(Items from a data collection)
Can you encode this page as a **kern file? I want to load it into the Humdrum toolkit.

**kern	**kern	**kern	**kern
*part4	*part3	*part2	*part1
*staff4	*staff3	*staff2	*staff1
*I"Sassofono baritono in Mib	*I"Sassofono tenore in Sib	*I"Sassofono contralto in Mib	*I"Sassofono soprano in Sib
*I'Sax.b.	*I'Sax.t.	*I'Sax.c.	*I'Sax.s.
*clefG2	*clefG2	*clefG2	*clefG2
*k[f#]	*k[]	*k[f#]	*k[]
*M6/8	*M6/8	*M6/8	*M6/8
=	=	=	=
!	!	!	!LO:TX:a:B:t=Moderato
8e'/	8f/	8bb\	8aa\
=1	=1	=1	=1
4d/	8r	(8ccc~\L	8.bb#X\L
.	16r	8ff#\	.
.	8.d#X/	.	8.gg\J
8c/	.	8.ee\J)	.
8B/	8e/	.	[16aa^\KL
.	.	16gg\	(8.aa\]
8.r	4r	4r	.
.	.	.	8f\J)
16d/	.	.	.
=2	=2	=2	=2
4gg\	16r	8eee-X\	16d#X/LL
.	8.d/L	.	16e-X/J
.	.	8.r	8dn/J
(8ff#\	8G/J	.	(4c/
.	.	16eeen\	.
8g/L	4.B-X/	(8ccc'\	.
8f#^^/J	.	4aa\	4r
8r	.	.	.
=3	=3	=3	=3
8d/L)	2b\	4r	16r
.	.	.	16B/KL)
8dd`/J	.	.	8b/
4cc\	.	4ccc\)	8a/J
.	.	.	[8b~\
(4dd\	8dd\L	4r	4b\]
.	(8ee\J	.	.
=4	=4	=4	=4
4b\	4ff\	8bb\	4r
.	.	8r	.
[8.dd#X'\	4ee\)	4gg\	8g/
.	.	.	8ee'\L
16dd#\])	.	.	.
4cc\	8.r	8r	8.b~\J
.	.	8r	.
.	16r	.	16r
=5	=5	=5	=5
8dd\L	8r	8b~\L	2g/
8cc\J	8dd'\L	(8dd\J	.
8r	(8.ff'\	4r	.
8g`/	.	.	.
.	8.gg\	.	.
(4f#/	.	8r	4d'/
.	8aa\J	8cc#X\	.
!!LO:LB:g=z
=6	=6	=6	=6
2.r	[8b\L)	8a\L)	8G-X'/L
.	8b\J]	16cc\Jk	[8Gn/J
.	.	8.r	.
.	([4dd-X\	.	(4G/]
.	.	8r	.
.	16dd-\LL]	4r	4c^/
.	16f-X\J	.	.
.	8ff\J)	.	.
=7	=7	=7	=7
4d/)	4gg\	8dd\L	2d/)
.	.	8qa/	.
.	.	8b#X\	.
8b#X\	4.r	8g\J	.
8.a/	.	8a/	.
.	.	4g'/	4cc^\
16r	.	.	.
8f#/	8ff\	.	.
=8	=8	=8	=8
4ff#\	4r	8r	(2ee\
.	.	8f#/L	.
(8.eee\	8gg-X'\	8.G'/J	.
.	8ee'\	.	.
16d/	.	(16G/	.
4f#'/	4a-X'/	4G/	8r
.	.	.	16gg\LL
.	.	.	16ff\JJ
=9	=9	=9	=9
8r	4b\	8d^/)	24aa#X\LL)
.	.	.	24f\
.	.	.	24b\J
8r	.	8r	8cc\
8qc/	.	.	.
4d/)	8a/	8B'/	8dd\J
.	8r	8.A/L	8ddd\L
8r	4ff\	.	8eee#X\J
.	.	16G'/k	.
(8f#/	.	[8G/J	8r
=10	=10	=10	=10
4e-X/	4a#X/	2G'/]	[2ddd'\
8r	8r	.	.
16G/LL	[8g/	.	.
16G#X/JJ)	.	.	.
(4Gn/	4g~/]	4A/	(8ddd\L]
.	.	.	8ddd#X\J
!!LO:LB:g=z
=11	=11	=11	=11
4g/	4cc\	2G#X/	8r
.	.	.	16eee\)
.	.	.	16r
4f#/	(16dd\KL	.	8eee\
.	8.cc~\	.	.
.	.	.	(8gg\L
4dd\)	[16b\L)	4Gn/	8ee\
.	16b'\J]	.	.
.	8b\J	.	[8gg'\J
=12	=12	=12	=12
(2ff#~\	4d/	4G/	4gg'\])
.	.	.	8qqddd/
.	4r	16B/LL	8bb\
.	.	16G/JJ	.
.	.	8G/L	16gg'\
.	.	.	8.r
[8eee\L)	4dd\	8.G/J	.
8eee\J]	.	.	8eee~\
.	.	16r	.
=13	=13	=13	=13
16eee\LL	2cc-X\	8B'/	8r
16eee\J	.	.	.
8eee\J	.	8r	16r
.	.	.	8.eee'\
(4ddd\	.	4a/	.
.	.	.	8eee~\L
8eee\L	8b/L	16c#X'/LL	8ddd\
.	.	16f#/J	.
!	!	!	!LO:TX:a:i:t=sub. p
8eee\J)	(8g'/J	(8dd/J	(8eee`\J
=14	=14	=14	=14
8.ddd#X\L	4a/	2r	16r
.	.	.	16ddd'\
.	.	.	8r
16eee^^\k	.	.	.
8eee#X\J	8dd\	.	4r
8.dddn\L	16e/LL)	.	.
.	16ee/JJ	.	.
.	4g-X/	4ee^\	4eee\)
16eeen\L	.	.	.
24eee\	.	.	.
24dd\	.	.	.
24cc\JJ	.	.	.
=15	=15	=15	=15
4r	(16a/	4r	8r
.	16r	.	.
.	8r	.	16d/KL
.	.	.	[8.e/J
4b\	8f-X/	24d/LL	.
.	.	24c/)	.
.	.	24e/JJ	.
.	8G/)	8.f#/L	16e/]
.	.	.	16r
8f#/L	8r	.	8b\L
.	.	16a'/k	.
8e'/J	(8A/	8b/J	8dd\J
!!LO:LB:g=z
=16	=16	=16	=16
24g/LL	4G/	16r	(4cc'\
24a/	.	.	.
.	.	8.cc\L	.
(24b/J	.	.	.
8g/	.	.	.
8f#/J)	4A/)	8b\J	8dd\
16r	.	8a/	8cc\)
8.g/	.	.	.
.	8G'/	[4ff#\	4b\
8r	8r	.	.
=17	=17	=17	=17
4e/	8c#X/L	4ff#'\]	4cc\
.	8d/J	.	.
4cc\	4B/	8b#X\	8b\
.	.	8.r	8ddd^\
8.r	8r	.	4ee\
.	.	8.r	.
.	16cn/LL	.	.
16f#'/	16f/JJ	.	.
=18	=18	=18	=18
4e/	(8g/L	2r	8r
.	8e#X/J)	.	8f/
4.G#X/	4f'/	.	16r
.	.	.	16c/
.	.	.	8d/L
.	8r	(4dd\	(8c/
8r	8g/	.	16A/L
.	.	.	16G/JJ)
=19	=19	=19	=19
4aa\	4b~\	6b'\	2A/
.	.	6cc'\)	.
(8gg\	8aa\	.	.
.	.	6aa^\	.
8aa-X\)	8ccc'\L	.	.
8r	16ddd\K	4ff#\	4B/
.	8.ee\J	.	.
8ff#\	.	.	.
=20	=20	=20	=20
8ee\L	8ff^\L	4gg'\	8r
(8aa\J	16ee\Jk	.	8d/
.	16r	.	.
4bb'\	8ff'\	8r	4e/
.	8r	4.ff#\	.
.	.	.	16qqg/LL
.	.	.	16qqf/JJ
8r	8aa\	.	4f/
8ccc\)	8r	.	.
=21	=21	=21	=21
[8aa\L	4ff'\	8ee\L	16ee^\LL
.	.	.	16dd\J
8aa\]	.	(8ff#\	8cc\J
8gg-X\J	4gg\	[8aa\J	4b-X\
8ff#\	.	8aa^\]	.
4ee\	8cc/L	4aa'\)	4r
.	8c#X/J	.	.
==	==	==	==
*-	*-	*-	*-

=== EXERCISE BRIEF ===
Please count how many lines in the items above contain the string "kern", with case counting, and give only that number.

=== OUTPUT FOR THIS EXERCISE ===
2